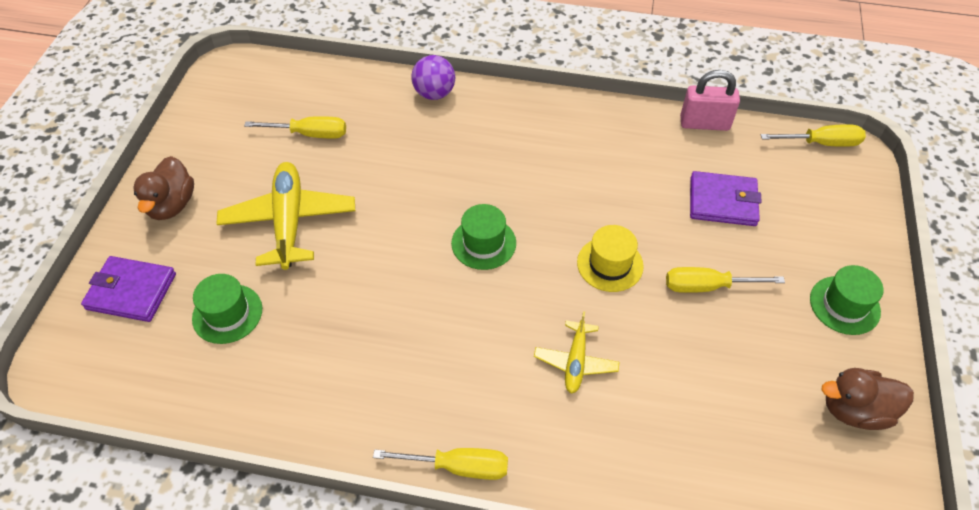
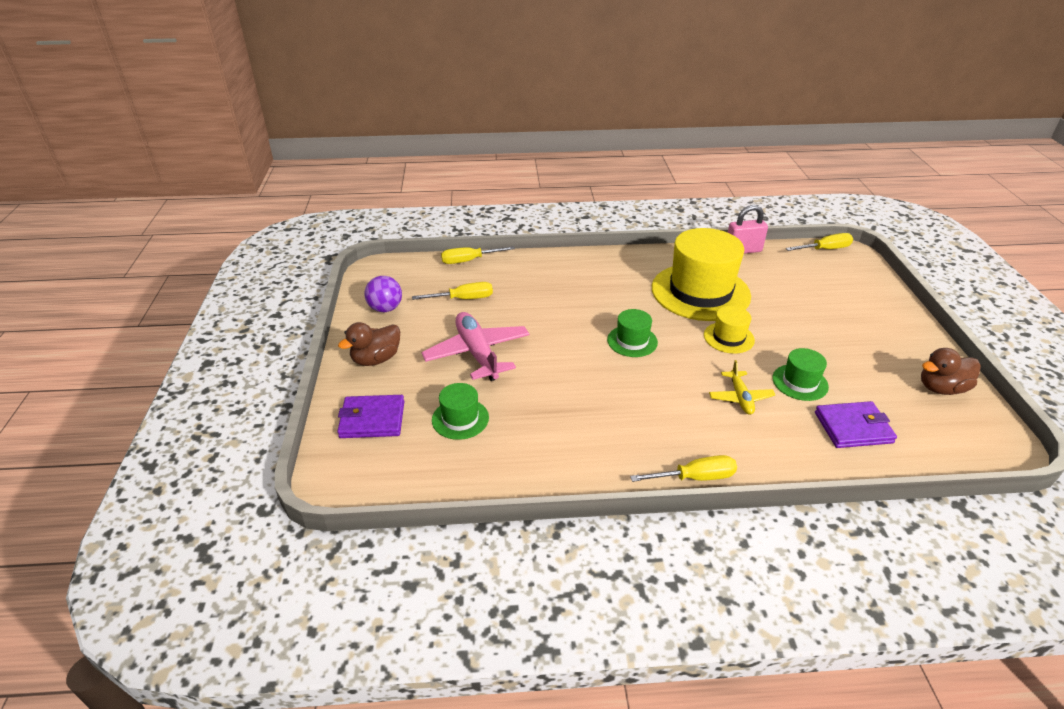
camera: 15 degrees left, 15 degrees down
brown duck [133,156,194,220] -> brown duck turned 60 degrees clockwise [338,322,400,366]
yellow plane [216,162,355,270] -> pink plane [421,312,530,381]
purple ball [411,55,455,100] -> purple ball moved to [365,276,402,312]
yellow screwdriver [666,267,785,293] -> yellow screwdriver moved to [441,246,515,264]
purple wallet [690,171,762,226] -> purple wallet moved to [815,401,897,448]
green hat [810,265,884,335] -> green hat moved to [772,348,829,401]
none -> yellow hat [652,228,751,321]

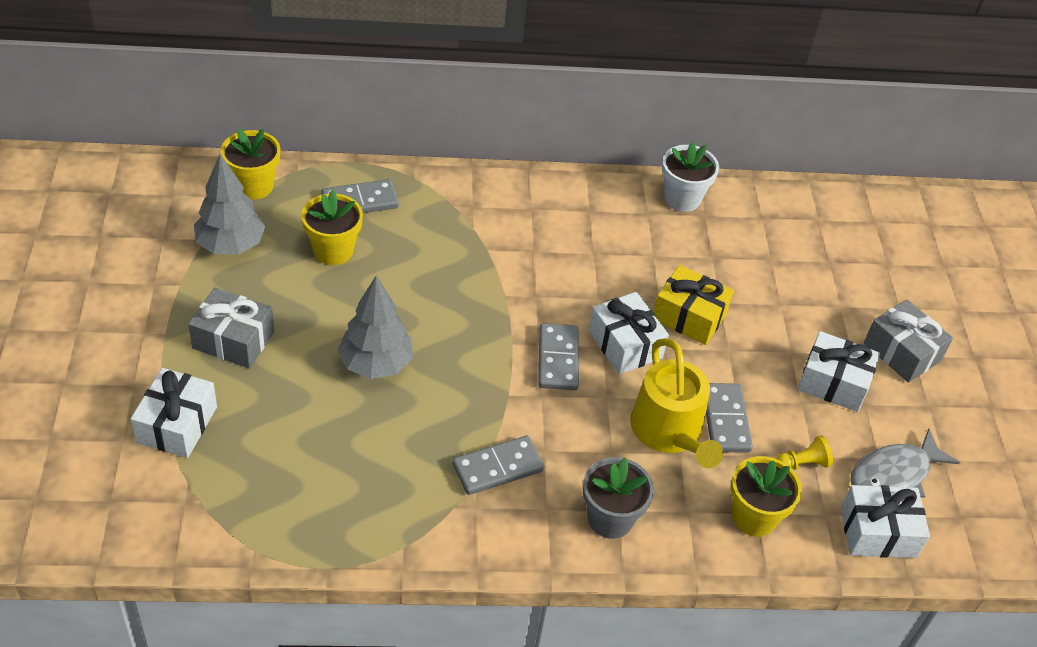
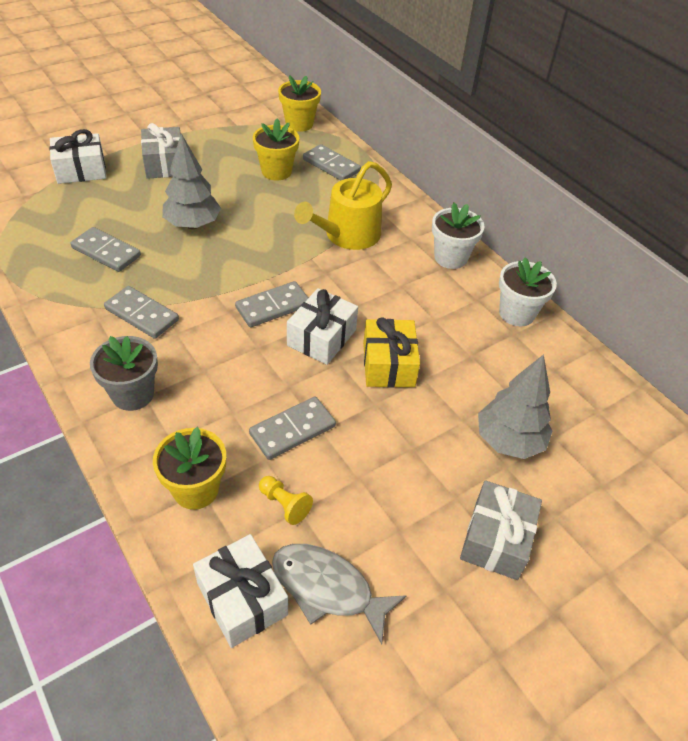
camera: 60 degrees right, 0 degrees up
grey tree [194,154,265,254] -> grey tree moved to [478,354,552,459]
yellow watering can [630,338,723,468] -> yellow watering can moved to [294,161,392,250]
white gift [798,331,880,412] -> none
none -> grey domino [71,227,141,272]
none -> white flower pot [432,203,484,269]

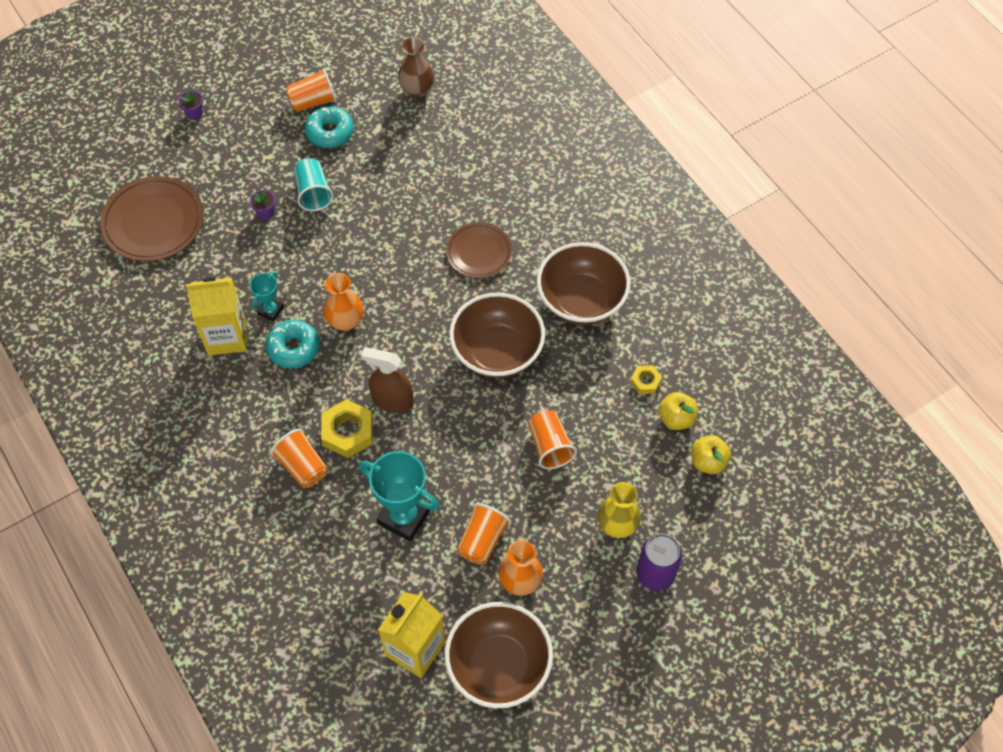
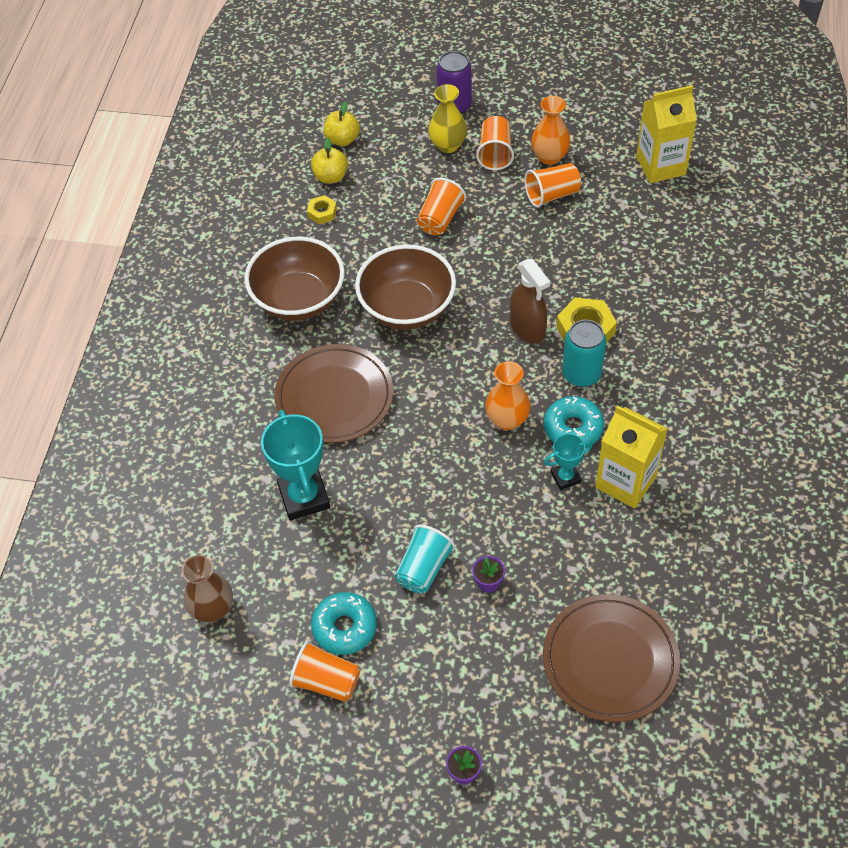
camera: 135 degrees left, 5 degrees down
orange cup [270,429,328,488] -> orange cup moved to [476,116,514,170]
turquoise trophy [359,451,440,542] -> turquoise trophy moved to [261,410,330,521]
brown bowl [445,602,553,708] -> none
brown plate [446,222,512,278] -> brown plate [275,344,393,443], size x1.57
none -> turquoise can [562,320,606,387]

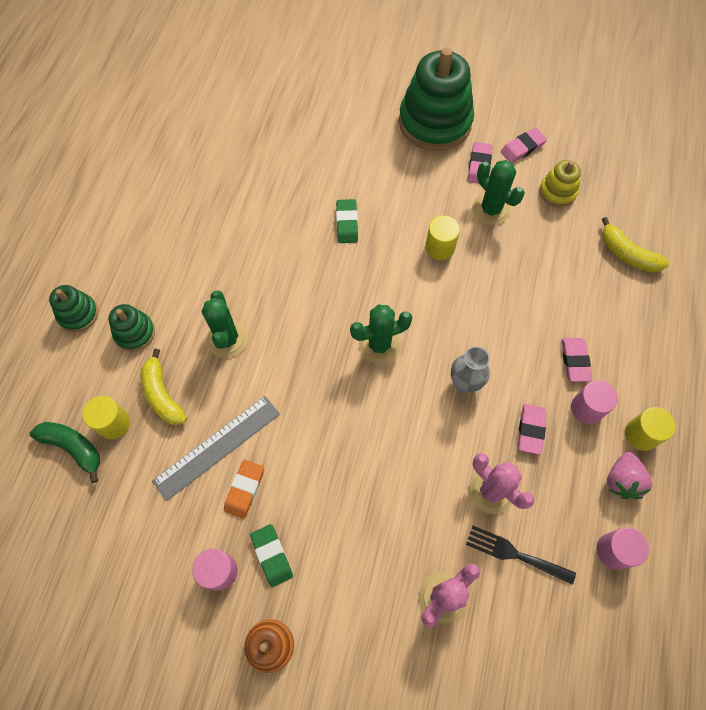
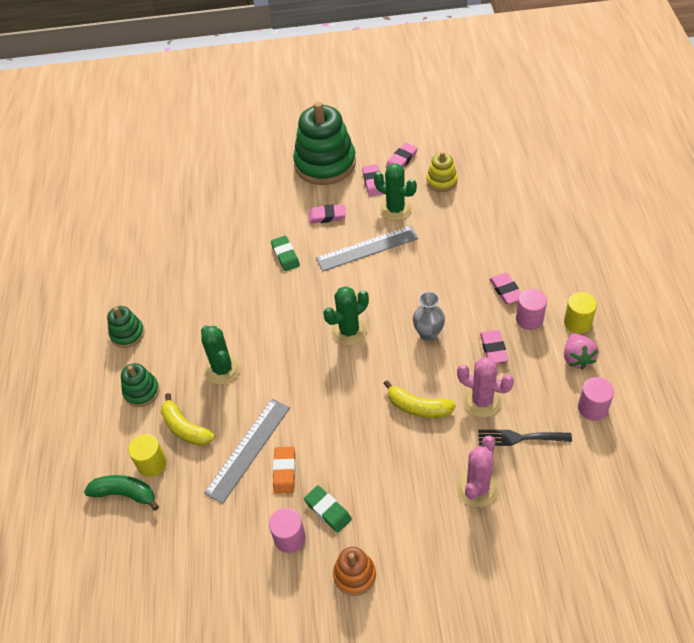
camera: 15 degrees left, 15 degrees down
green stacking toy [49,285,98,332] -> green stacking toy moved to [107,306,145,348]
yellow cylinder [425,216,460,260] -> grey ruler [316,226,419,271]
yellow banana [602,217,669,273] -> yellow banana moved to [384,380,456,418]
none -> pink eraser [308,204,346,224]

════════

### Exercise prompt
The answer must be every line of the entries that includes the word "green".

### Task solution
green hat [810,265,884,335] -> green hat moved to [772,348,829,401]
green stacking toy [49,285,98,332] -> green stacking toy moved to [107,306,145,348]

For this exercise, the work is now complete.